WHAT THE TASK REQUIRES - From the line containing "C9: none -> 33nF (+24V, SIG15)" down to the line containing "U1 pin GND: AGND -> VEXT" in the records below, reproduce every line exactly, ends included, and omit all others.

EXTRACTED MATERIAL -
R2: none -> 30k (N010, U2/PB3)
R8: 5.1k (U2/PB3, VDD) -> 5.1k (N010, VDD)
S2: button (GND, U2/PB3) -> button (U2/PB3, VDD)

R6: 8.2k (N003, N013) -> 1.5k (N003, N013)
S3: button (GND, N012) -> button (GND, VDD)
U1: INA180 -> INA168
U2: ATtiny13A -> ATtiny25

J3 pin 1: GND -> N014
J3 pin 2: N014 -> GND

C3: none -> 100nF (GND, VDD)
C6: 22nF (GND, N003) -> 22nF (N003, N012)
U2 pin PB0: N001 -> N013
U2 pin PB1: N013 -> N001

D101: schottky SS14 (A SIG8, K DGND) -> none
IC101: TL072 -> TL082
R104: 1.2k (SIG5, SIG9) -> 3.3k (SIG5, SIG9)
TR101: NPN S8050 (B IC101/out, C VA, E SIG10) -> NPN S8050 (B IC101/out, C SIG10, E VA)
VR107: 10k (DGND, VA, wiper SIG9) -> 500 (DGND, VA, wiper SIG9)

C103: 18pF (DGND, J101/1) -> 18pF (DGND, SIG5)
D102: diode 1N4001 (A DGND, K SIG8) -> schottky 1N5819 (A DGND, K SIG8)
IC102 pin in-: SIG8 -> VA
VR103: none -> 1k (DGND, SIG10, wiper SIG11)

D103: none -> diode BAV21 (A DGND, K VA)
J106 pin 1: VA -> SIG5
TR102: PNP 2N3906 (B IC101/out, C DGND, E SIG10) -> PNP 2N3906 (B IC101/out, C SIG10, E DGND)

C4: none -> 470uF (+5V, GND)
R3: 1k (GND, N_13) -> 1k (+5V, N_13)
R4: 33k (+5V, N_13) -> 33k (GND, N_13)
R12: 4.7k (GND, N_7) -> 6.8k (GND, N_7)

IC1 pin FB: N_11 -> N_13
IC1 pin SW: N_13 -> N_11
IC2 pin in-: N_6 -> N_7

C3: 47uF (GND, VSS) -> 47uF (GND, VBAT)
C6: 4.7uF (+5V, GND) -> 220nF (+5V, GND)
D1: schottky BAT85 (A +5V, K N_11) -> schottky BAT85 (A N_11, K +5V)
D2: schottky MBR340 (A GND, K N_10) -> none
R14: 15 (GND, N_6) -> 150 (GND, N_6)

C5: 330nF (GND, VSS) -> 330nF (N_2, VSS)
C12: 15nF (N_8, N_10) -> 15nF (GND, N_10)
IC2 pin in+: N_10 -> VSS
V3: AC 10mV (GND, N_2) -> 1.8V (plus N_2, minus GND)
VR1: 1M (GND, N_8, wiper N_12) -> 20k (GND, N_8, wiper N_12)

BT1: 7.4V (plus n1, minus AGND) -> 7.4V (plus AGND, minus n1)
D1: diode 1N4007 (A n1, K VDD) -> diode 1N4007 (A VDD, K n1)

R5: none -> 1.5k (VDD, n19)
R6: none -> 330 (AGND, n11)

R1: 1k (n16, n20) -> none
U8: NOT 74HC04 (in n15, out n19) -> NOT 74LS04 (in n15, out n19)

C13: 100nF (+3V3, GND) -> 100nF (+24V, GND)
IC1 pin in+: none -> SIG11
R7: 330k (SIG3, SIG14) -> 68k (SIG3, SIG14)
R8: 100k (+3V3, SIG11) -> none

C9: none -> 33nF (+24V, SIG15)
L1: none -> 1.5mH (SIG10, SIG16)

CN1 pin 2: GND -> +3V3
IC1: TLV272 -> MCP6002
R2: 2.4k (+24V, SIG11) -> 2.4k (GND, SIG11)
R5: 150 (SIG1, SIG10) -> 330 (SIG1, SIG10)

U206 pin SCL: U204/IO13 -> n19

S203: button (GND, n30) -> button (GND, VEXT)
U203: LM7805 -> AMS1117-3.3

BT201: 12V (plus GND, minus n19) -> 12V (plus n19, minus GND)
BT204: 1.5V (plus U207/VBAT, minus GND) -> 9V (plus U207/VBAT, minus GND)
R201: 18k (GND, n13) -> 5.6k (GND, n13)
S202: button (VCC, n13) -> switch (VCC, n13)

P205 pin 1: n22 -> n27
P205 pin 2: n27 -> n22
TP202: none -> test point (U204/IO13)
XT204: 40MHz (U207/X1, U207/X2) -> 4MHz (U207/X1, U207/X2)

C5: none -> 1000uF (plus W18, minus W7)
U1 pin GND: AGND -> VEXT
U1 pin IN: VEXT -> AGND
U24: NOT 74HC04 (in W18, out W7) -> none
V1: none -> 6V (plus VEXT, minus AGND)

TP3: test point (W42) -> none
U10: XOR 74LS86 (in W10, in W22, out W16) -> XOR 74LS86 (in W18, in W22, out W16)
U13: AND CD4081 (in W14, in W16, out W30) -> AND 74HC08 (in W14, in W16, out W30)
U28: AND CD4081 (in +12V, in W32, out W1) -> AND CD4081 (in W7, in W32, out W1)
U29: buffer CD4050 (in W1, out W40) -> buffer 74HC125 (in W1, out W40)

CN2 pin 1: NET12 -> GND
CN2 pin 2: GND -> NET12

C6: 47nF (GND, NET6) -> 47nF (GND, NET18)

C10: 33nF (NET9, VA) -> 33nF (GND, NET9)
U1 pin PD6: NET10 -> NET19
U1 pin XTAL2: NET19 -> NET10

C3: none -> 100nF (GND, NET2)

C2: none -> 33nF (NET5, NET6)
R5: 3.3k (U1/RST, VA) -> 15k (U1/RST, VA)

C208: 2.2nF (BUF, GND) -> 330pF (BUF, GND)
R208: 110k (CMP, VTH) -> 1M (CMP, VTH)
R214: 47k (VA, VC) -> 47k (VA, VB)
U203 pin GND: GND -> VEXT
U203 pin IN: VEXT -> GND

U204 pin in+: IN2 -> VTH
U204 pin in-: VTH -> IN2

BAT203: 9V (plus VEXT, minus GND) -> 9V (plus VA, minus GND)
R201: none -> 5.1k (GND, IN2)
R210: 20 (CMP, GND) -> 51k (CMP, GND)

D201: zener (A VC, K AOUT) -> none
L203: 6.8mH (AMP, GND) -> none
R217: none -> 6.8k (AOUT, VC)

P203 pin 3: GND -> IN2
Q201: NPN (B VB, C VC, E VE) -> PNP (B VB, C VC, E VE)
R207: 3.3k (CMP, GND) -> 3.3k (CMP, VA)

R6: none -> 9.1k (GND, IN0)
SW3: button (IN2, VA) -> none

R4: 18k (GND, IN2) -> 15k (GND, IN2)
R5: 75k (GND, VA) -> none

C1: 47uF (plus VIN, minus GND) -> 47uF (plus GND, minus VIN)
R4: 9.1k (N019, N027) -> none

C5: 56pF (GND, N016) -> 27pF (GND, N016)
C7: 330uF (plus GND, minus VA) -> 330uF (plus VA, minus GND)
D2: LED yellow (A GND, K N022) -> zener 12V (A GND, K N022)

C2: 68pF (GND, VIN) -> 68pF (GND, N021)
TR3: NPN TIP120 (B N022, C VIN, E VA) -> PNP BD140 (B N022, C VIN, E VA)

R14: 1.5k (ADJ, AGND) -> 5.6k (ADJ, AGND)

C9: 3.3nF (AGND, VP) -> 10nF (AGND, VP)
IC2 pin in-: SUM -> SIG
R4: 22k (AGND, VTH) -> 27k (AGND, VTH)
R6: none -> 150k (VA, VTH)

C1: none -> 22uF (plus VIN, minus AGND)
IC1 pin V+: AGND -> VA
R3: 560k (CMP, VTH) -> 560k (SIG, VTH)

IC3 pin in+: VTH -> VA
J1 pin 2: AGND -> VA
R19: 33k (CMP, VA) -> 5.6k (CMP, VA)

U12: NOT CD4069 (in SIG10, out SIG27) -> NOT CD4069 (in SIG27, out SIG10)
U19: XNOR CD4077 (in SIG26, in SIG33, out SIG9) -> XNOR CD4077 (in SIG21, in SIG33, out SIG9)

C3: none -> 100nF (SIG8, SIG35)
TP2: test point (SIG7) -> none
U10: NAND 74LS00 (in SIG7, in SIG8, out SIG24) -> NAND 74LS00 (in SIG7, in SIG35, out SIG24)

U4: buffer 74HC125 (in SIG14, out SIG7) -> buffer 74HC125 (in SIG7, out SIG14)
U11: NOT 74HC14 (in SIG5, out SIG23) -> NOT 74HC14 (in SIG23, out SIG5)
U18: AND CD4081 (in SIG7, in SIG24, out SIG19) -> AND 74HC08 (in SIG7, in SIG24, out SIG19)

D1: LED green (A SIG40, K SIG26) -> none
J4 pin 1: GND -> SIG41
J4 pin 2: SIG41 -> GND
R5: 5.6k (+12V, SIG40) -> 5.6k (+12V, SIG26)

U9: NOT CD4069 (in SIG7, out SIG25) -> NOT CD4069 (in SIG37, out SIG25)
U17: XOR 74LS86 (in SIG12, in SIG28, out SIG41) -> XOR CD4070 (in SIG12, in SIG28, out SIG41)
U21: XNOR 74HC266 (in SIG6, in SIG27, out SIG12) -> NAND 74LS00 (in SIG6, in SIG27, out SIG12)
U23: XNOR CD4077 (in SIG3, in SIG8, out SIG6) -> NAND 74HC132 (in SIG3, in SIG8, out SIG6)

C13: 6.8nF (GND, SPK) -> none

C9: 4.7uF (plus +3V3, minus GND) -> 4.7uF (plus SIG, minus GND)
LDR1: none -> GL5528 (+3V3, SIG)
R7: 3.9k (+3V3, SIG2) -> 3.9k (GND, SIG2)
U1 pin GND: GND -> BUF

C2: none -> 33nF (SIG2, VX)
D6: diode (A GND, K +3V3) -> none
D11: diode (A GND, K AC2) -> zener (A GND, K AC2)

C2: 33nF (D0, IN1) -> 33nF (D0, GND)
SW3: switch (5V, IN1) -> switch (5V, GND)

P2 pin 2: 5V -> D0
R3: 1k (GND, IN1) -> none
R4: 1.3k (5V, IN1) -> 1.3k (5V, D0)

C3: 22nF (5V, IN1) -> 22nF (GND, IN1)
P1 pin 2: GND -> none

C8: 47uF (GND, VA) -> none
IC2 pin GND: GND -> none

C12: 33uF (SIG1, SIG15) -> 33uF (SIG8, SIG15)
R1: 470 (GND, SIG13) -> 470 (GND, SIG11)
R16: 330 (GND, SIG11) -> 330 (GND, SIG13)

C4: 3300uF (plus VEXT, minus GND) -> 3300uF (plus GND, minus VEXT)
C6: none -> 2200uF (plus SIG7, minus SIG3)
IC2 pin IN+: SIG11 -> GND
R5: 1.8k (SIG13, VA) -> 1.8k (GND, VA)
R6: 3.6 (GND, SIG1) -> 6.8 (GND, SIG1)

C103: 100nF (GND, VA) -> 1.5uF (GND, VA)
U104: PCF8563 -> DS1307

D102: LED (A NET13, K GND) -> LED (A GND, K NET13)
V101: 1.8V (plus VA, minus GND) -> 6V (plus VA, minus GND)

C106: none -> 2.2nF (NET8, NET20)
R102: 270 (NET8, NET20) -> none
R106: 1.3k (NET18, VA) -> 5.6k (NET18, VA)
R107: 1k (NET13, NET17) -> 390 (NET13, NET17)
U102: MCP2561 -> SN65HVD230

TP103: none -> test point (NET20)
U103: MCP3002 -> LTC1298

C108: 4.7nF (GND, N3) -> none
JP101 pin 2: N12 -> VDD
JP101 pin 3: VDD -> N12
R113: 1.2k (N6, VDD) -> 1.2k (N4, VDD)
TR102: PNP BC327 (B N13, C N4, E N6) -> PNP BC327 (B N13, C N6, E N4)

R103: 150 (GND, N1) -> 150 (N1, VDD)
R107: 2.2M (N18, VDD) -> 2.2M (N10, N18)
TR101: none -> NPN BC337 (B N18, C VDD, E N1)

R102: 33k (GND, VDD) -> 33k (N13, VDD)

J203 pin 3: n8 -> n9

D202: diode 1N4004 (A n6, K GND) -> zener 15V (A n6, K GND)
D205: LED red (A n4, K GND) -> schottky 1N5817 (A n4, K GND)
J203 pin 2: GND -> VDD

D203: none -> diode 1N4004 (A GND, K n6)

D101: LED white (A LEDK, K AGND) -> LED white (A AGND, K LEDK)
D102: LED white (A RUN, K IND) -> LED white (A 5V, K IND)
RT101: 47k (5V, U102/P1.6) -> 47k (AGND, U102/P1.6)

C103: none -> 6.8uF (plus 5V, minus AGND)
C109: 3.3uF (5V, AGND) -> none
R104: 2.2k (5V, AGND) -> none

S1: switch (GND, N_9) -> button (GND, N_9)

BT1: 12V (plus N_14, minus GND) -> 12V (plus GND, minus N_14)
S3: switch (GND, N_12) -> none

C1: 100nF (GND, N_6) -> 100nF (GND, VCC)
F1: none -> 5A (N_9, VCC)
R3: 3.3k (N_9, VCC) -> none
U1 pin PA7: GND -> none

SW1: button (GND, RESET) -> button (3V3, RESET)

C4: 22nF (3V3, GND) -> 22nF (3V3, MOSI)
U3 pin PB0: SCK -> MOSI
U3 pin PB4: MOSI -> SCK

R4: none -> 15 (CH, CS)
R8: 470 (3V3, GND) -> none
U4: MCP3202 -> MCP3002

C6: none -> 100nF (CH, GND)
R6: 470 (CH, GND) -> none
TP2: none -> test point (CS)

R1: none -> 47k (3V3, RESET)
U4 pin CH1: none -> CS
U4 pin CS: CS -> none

TASK OUTPUT -
C9: none -> 33nF (+24V, SIG15)
L1: none -> 1.5mH (SIG10, SIG16)

CN1 pin 2: GND -> +3V3
IC1: TLV272 -> MCP6002
R2: 2.4k (+24V, SIG11) -> 2.4k (GND, SIG11)
R5: 150 (SIG1, SIG10) -> 330 (SIG1, SIG10)

U206 pin SCL: U204/IO13 -> n19

S203: button (GND, n30) -> button (GND, VEXT)
U203: LM7805 -> AMS1117-3.3

BT201: 12V (plus GND, minus n19) -> 12V (plus n19, minus GND)
BT204: 1.5V (plus U207/VBAT, minus GND) -> 9V (plus U207/VBAT, minus GND)
R201: 18k (GND, n13) -> 5.6k (GND, n13)
S202: button (VCC, n13) -> switch (VCC, n13)

P205 pin 1: n22 -> n27
P205 pin 2: n27 -> n22
TP202: none -> test point (U204/IO13)
XT204: 40MHz (U207/X1, U207/X2) -> 4MHz (U207/X1, U207/X2)

C5: none -> 1000uF (plus W18, minus W7)
U1 pin GND: AGND -> VEXT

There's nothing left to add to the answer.